- Work item -
Lines from the one containing "LUX3 pin SDA: A5 -> A1" through the last line of the data below are to be returned exactly; leave out the rest.

[Items listed in a dataset]
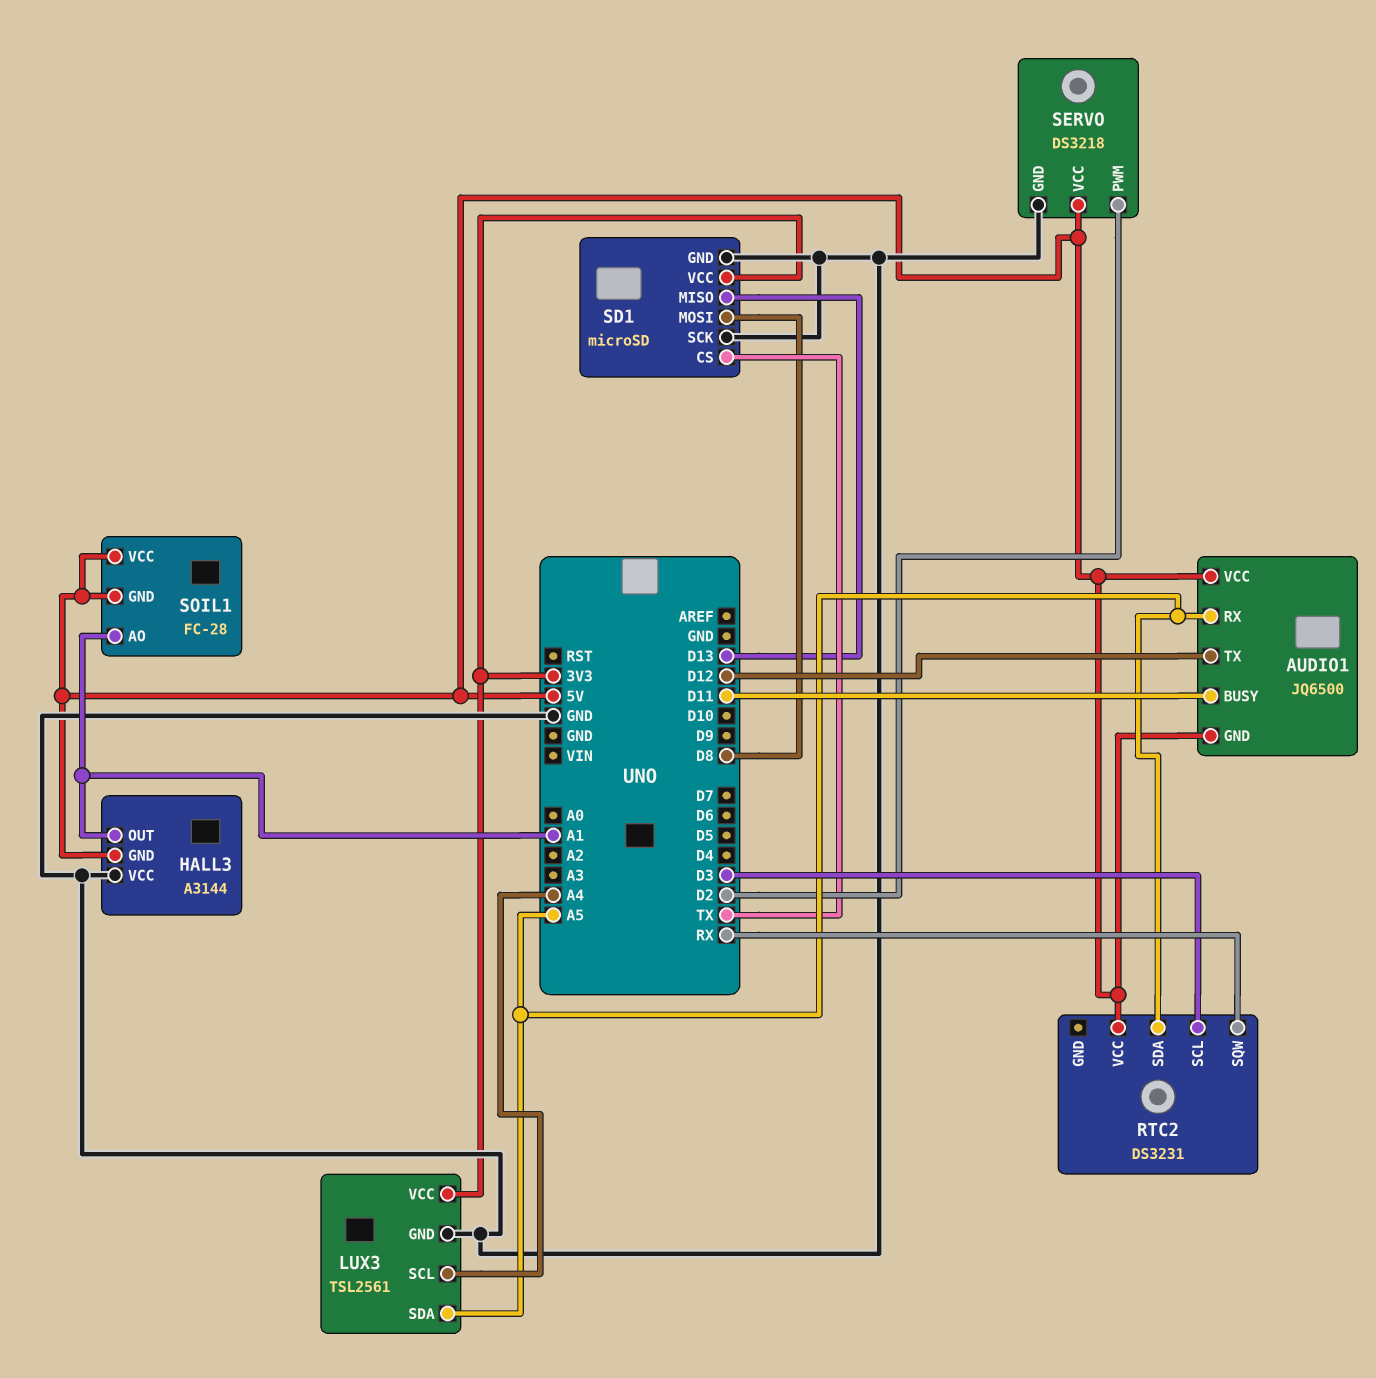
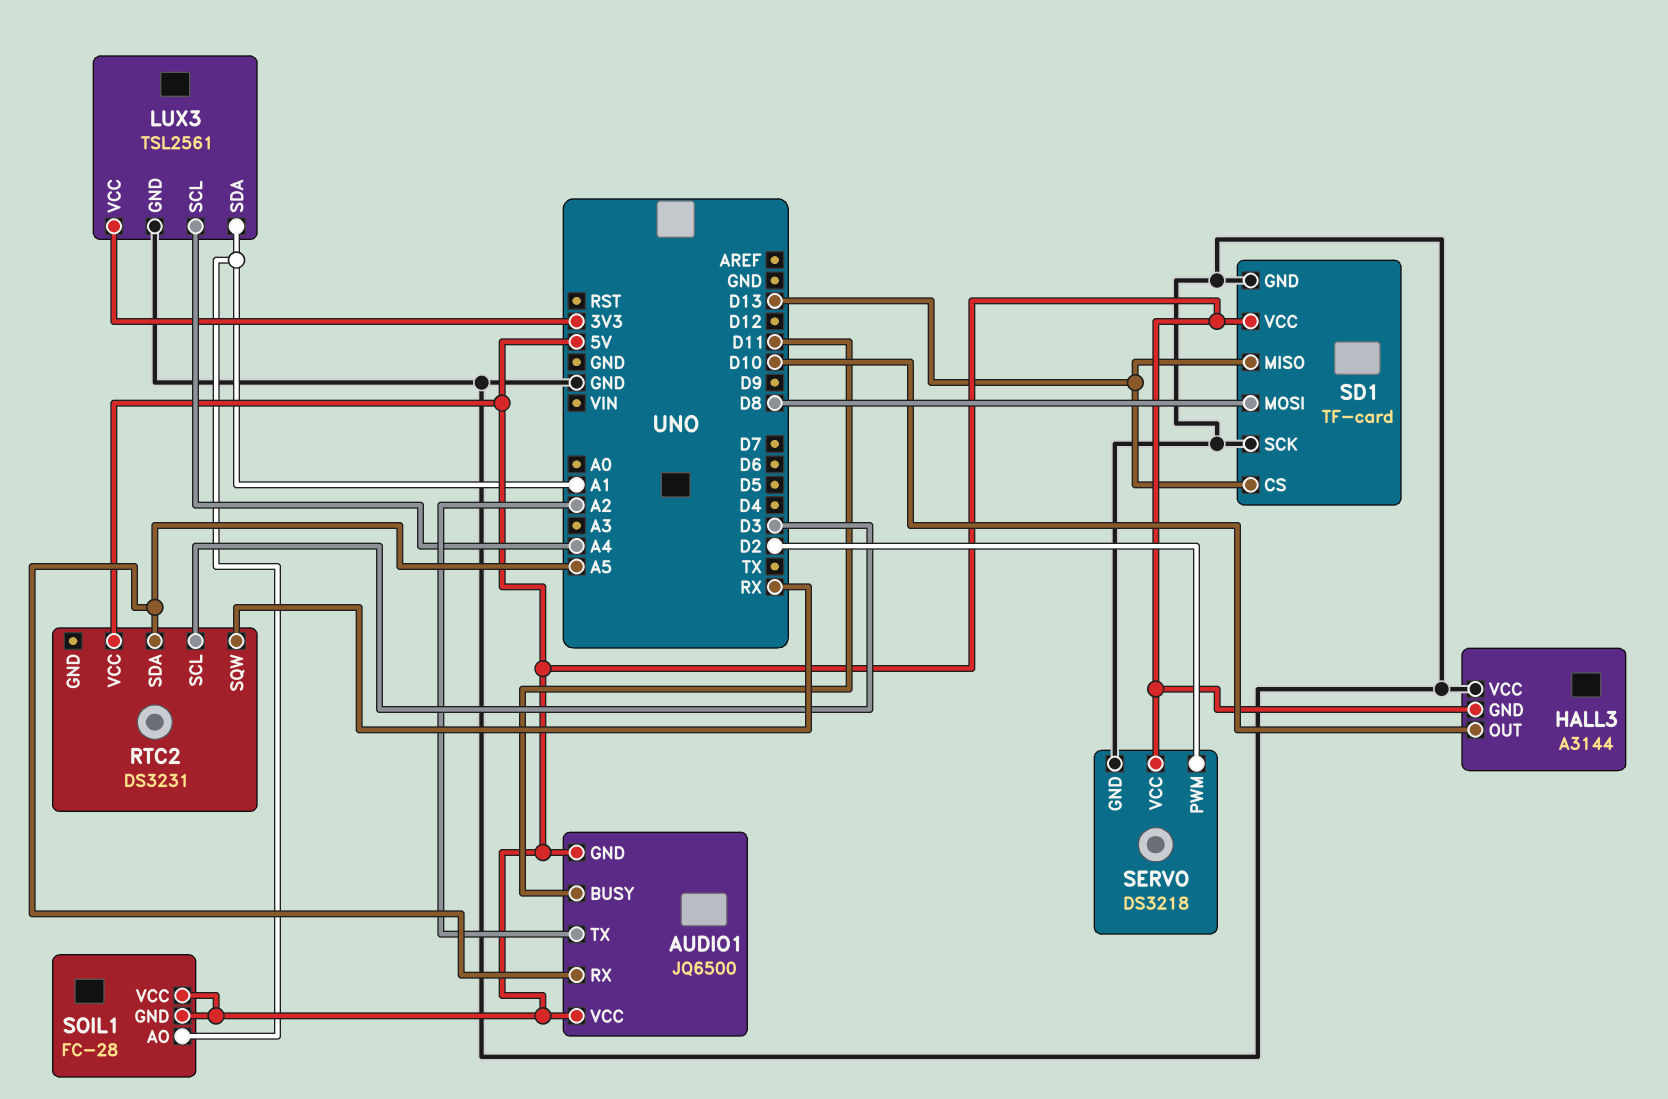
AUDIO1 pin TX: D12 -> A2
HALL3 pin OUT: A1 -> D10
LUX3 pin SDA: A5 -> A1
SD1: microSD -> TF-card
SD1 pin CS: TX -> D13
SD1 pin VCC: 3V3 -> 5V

- Result of this exercise -
LUX3 pin SDA: A5 -> A1
SD1: microSD -> TF-card
SD1 pin CS: TX -> D13
SD1 pin VCC: 3V3 -> 5V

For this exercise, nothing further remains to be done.